## Extracted data entries
------
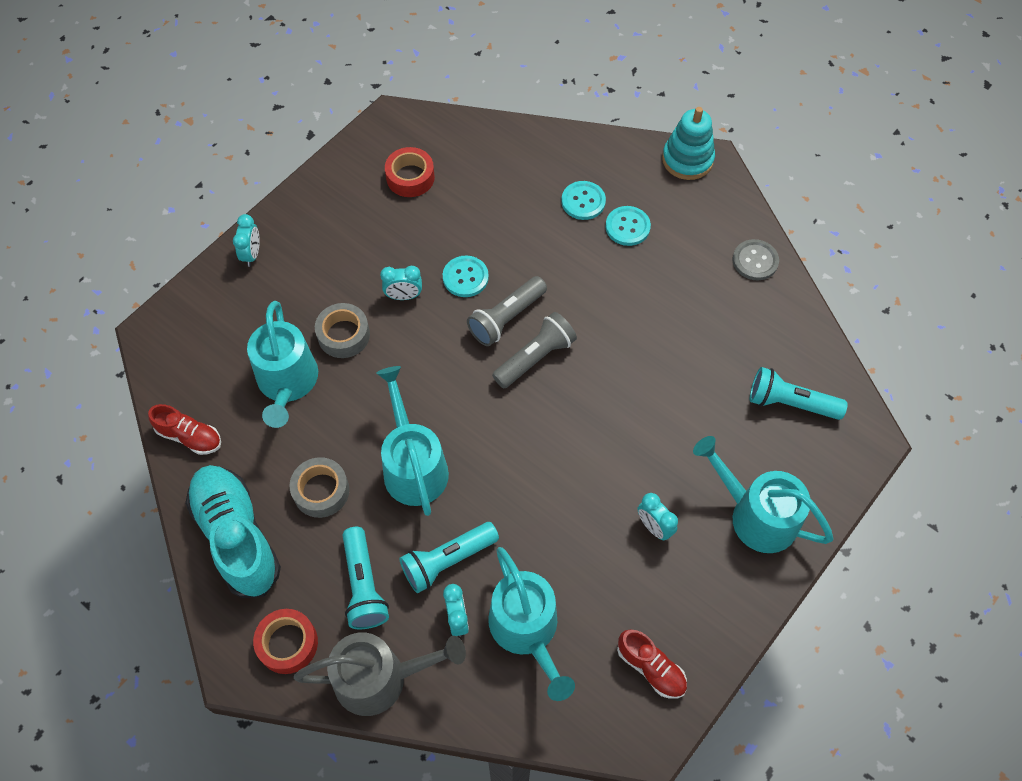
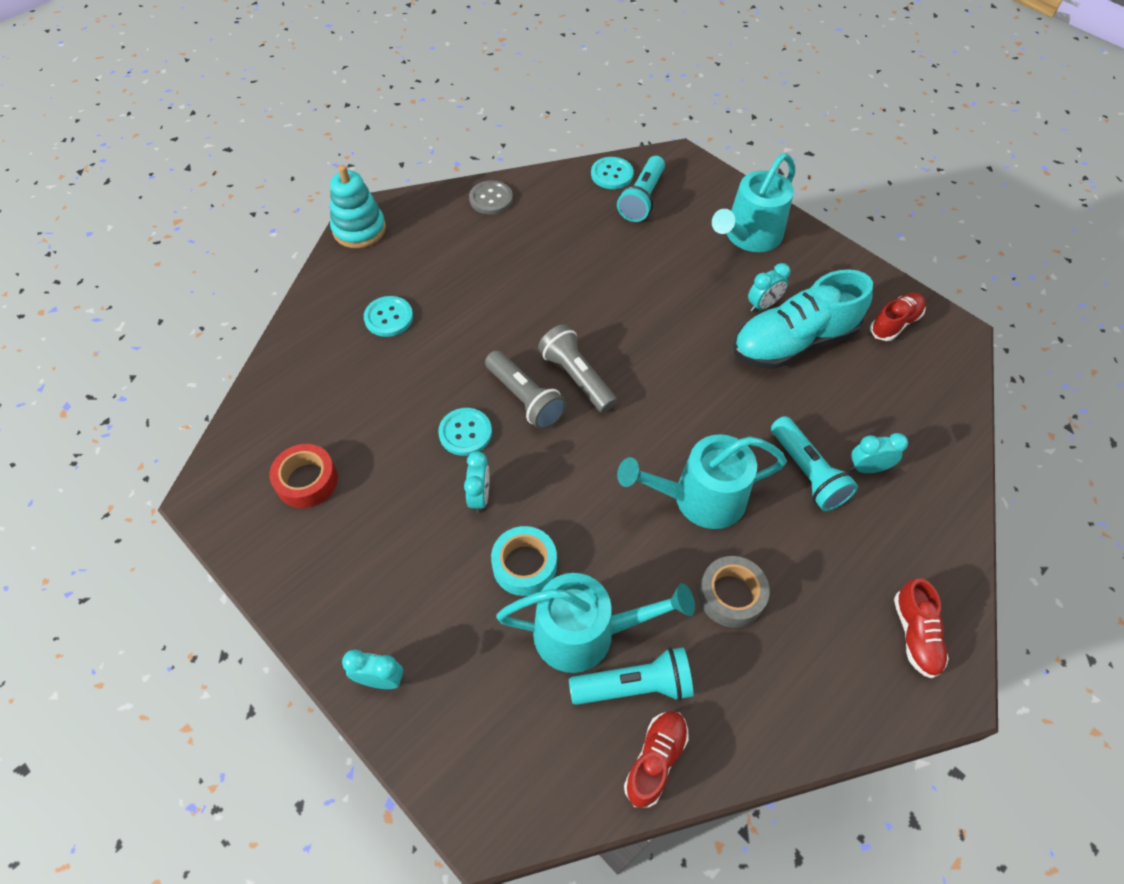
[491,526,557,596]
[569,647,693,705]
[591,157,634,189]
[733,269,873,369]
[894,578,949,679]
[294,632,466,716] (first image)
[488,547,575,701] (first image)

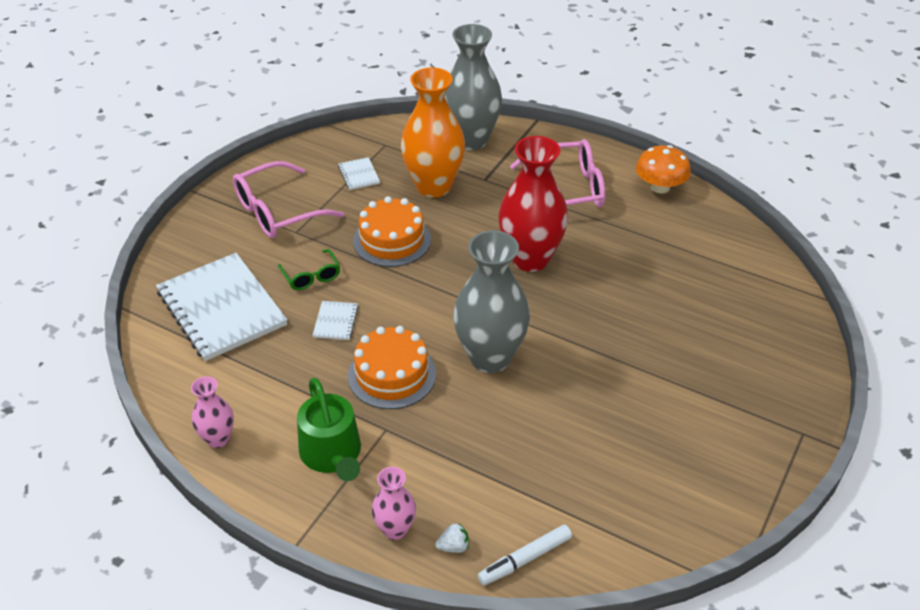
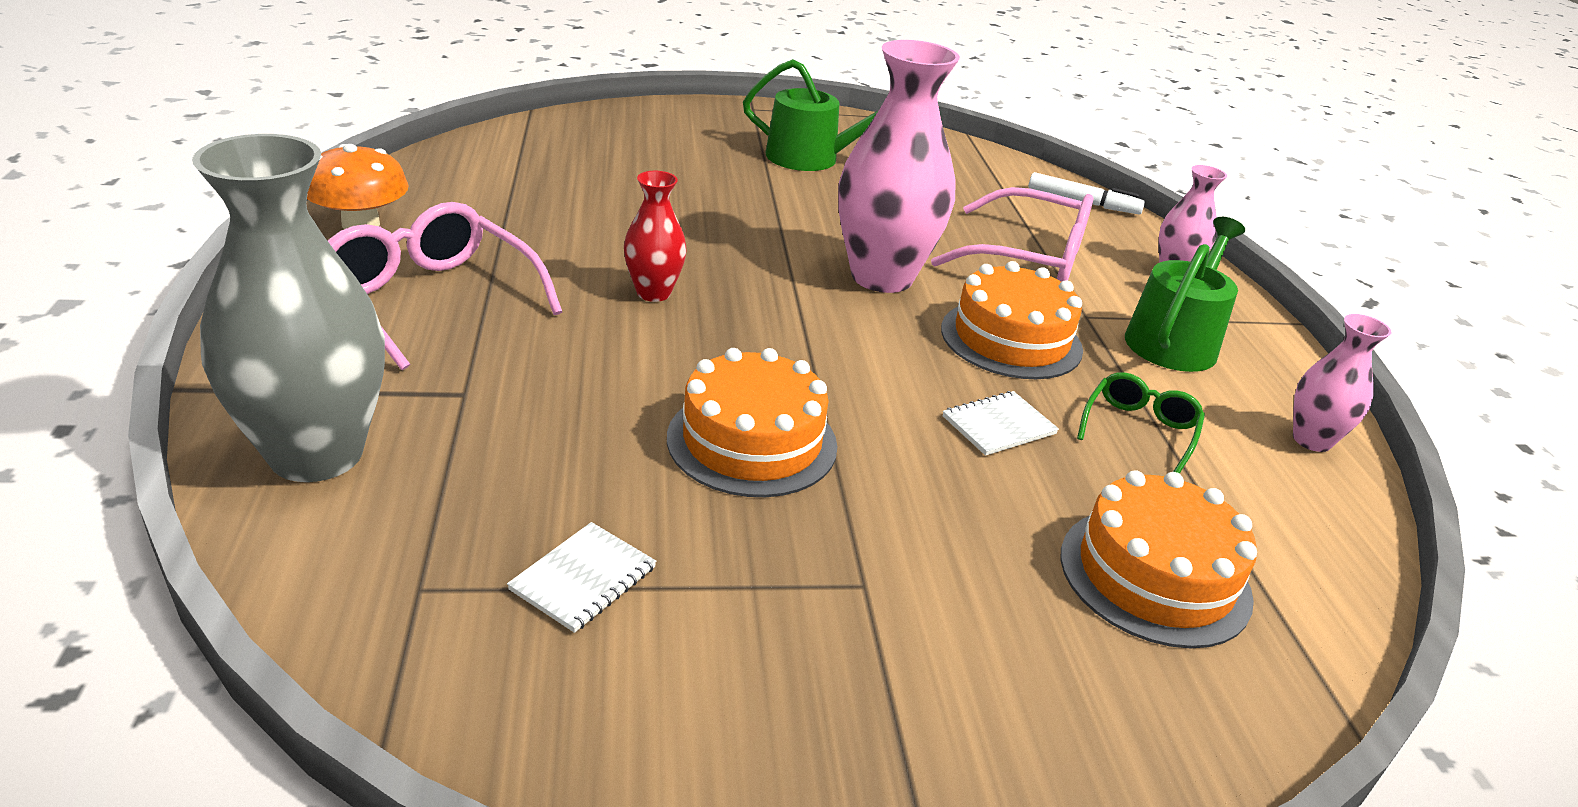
[624,171,687,302]
[743,59,879,171]
[838,40,960,293]
[931,187,1093,282]
[1060,470,1257,648]
[1077,372,1205,474]
[401,67,465,198] (first image)
[435,523,469,553] (first image)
------
## Directions for this task
Reproduce each line above precisely, with no pictures.

## Solution for this exercise
[491,526,557,596]
[569,647,693,705]
[591,157,634,189]
[733,269,873,369]
[894,578,949,679]
[294,632,466,716] (first image)
[488,547,575,701] (first image)

[624,171,687,302]
[743,59,879,171]
[838,40,960,293]
[931,187,1093,282]
[1060,470,1257,648]
[1077,372,1205,474]
[401,67,465,198] (first image)
[435,523,469,553] (first image)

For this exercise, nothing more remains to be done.